# [The task]
What you return should be the full listing, word for word, without a single image.

# [Exercise data]
----

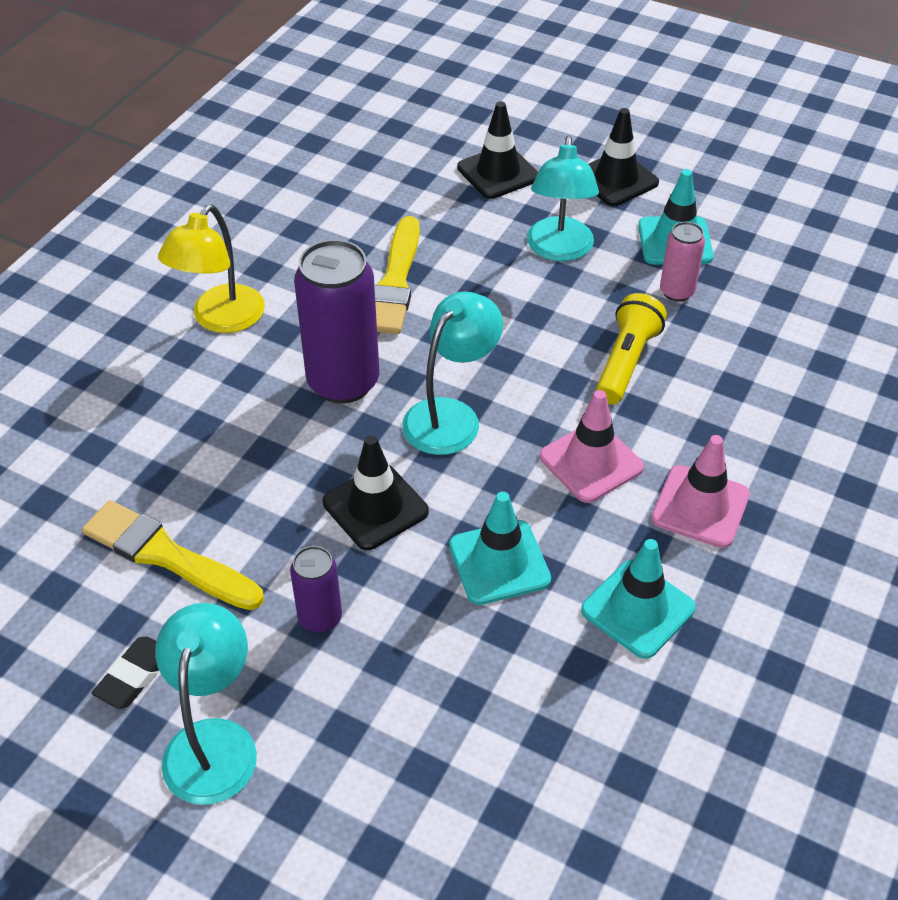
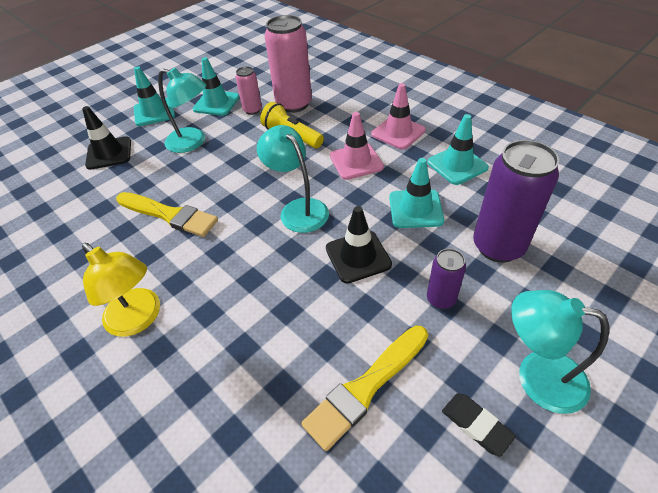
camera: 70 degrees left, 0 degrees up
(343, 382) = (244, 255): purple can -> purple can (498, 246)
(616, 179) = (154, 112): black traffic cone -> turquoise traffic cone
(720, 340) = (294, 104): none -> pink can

----

# [Task output]
camera: 70 degrees left, 0 degrees up
(343, 382) = (244, 255): purple can -> purple can (498, 246)
(616, 179) = (154, 112): black traffic cone -> turquoise traffic cone
(720, 340) = (294, 104): none -> pink can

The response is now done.